Exercise goal:
A precise copy of the data is required, with every picture left out.

------ Records supplied ------

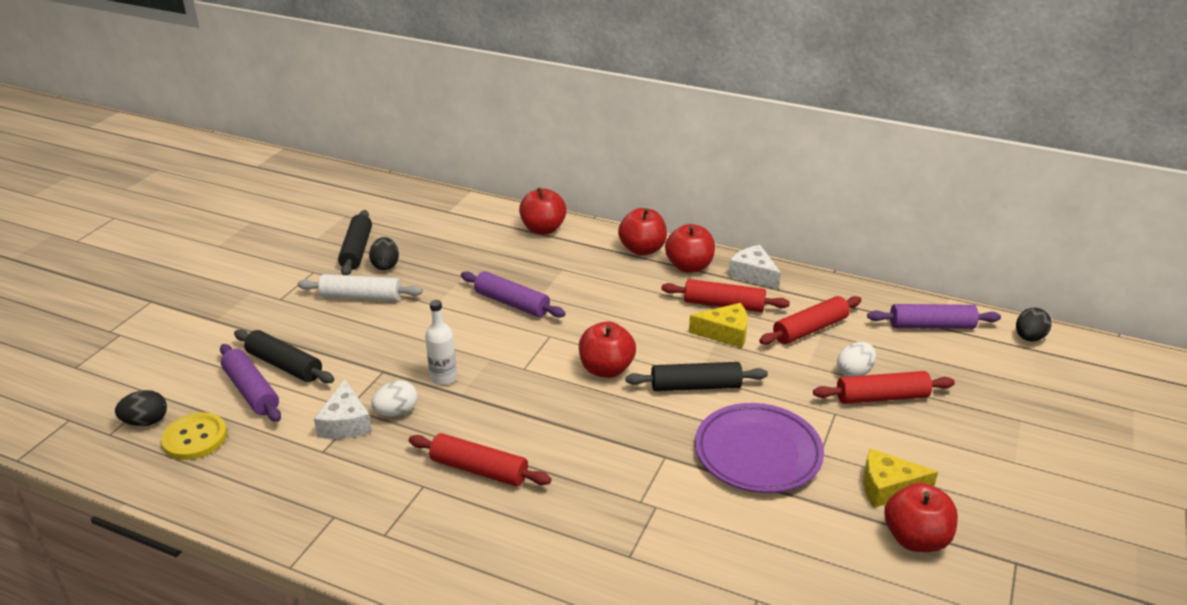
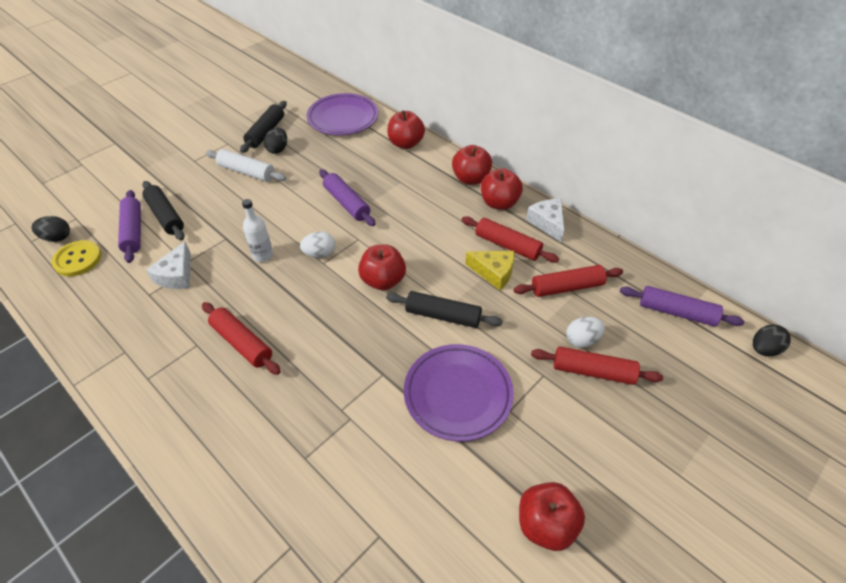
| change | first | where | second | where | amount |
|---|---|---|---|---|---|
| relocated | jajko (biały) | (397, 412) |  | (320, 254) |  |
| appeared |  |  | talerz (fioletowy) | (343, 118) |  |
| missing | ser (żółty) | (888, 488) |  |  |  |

------

Answer area:
| change | first | where | second | where | amount |
|---|---|---|---|---|---|
| relocated | jajko (biały) | (397, 412) |  | (320, 254) |  |
| appeared |  |  | talerz (fioletowy) | (343, 118) |  |
| missing | ser (żółty) | (888, 488) |  |  |  |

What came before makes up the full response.